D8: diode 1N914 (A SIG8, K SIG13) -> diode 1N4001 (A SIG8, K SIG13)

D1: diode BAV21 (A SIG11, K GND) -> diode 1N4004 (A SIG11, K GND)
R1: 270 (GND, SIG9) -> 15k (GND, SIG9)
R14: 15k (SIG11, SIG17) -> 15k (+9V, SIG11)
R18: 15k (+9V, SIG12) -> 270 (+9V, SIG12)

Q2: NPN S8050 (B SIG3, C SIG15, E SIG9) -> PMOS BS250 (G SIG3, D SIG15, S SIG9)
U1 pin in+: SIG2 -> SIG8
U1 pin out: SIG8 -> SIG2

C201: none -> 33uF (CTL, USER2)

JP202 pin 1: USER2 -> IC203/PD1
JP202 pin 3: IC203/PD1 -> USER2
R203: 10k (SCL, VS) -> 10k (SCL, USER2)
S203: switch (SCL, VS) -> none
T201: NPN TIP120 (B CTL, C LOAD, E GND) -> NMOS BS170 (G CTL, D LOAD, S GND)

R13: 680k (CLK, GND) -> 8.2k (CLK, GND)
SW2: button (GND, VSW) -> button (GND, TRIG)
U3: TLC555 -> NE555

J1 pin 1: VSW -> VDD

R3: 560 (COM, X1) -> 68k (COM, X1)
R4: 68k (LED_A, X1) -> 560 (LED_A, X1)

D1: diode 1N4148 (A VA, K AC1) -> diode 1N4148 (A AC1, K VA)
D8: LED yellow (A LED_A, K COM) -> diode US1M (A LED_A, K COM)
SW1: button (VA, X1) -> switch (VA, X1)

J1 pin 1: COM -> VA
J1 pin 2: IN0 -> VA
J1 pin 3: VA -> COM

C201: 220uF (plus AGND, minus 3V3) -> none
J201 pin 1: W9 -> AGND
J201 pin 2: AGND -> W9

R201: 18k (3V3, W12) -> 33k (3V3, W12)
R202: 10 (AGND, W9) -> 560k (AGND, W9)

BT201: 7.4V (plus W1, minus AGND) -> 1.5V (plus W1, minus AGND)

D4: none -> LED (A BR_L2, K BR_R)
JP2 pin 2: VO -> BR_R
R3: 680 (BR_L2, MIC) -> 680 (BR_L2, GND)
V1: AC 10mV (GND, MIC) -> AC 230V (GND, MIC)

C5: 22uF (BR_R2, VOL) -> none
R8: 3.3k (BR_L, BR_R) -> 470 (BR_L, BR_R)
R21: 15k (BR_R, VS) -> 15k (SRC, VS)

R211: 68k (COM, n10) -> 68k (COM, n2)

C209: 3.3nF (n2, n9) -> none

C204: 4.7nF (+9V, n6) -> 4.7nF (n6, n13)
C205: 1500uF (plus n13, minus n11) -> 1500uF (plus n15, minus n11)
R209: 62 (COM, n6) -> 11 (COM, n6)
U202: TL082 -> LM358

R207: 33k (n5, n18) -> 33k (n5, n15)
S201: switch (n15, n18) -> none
········
Print every record exactly as written.

PROBLEM SOLUTION:
D8: diode 1N914 (A SIG8, K SIG13) -> diode 1N4001 (A SIG8, K SIG13)

D1: diode BAV21 (A SIG11, K GND) -> diode 1N4004 (A SIG11, K GND)
R1: 270 (GND, SIG9) -> 15k (GND, SIG9)
R14: 15k (SIG11, SIG17) -> 15k (+9V, SIG11)
R18: 15k (+9V, SIG12) -> 270 (+9V, SIG12)

Q2: NPN S8050 (B SIG3, C SIG15, E SIG9) -> PMOS BS250 (G SIG3, D SIG15, S SIG9)
U1 pin in+: SIG2 -> SIG8
U1 pin out: SIG8 -> SIG2

C201: none -> 33uF (CTL, USER2)

JP202 pin 1: USER2 -> IC203/PD1
JP202 pin 3: IC203/PD1 -> USER2
R203: 10k (SCL, VS) -> 10k (SCL, USER2)
S203: switch (SCL, VS) -> none
T201: NPN TIP120 (B CTL, C LOAD, E GND) -> NMOS BS170 (G CTL, D LOAD, S GND)

R13: 680k (CLK, GND) -> 8.2k (CLK, GND)
SW2: button (GND, VSW) -> button (GND, TRIG)
U3: TLC555 -> NE555

J1 pin 1: VSW -> VDD

R3: 560 (COM, X1) -> 68k (COM, X1)
R4: 68k (LED_A, X1) -> 560 (LED_A, X1)

D1: diode 1N4148 (A VA, K AC1) -> diode 1N4148 (A AC1, K VA)
D8: LED yellow (A LED_A, K COM) -> diode US1M (A LED_A, K COM)
SW1: button (VA, X1) -> switch (VA, X1)

J1 pin 1: COM -> VA
J1 pin 2: IN0 -> VA
J1 pin 3: VA -> COM

C201: 220uF (plus AGND, minus 3V3) -> none
J201 pin 1: W9 -> AGND
J201 pin 2: AGND -> W9

R201: 18k (3V3, W12) -> 33k (3V3, W12)
R202: 10 (AGND, W9) -> 560k (AGND, W9)

BT201: 7.4V (plus W1, minus AGND) -> 1.5V (plus W1, minus AGND)

D4: none -> LED (A BR_L2, K BR_R)
JP2 pin 2: VO -> BR_R
R3: 680 (BR_L2, MIC) -> 680 (BR_L2, GND)
V1: AC 10mV (GND, MIC) -> AC 230V (GND, MIC)

C5: 22uF (BR_R2, VOL) -> none
R8: 3.3k (BR_L, BR_R) -> 470 (BR_L, BR_R)
R21: 15k (BR_R, VS) -> 15k (SRC, VS)

R211: 68k (COM, n10) -> 68k (COM, n2)

C209: 3.3nF (n2, n9) -> none

C204: 4.7nF (+9V, n6) -> 4.7nF (n6, n13)
C205: 1500uF (plus n13, minus n11) -> 1500uF (plus n15, minus n11)
R209: 62 (COM, n6) -> 11 (COM, n6)
U202: TL082 -> LM358

R207: 33k (n5, n18) -> 33k (n5, n15)
S201: switch (n15, n18) -> none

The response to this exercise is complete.